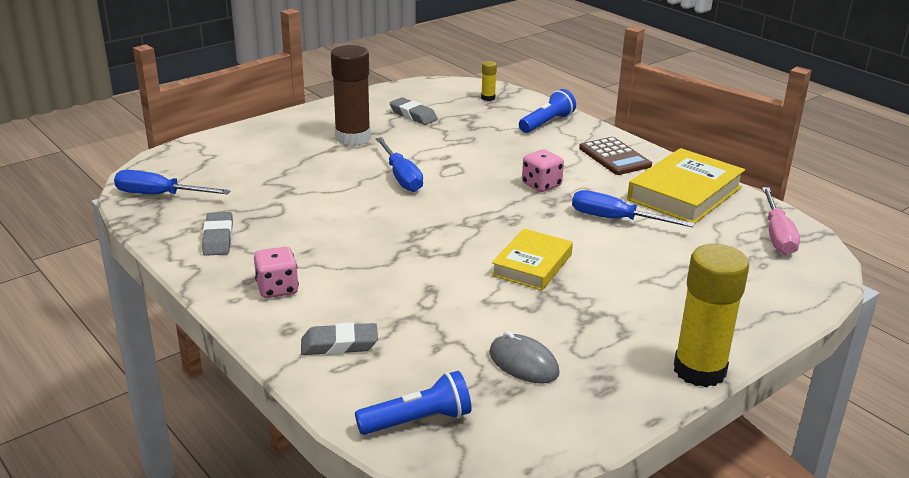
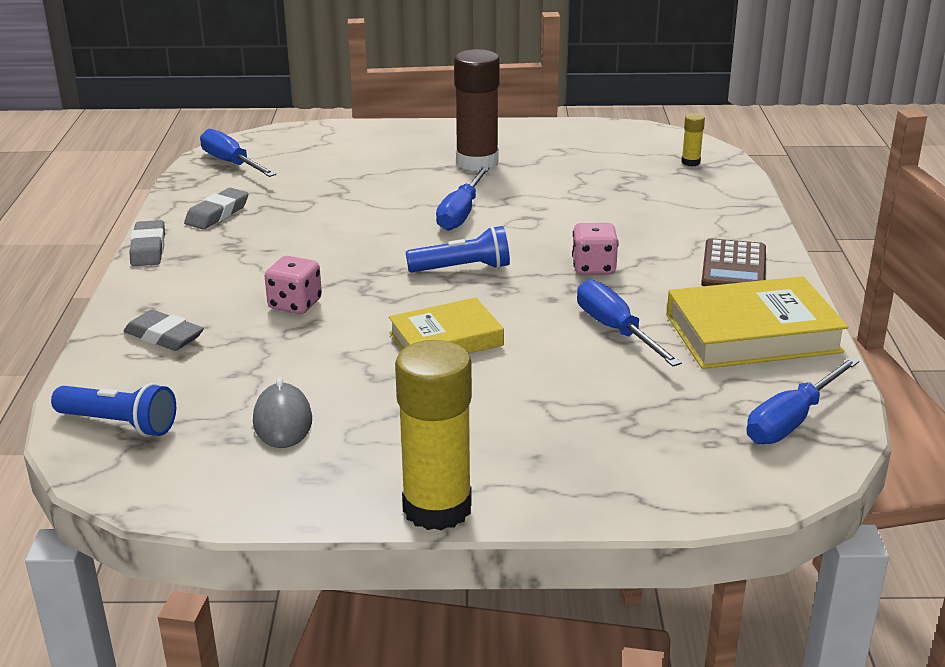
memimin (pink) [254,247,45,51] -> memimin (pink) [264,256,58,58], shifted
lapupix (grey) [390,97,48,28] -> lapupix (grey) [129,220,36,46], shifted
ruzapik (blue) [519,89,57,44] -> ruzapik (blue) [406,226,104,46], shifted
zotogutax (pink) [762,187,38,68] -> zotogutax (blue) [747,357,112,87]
* * * *
ASSIGNED TASK
Whenever the word "shifted" appears in a line of the listing, report that line.

ANSWER BELOW
memimin (pink) [254,247,45,51] -> memimin (pink) [264,256,58,58], shifted
lapupix (grey) [390,97,48,28] -> lapupix (grey) [129,220,36,46], shifted
ruzapik (blue) [519,89,57,44] -> ruzapik (blue) [406,226,104,46], shifted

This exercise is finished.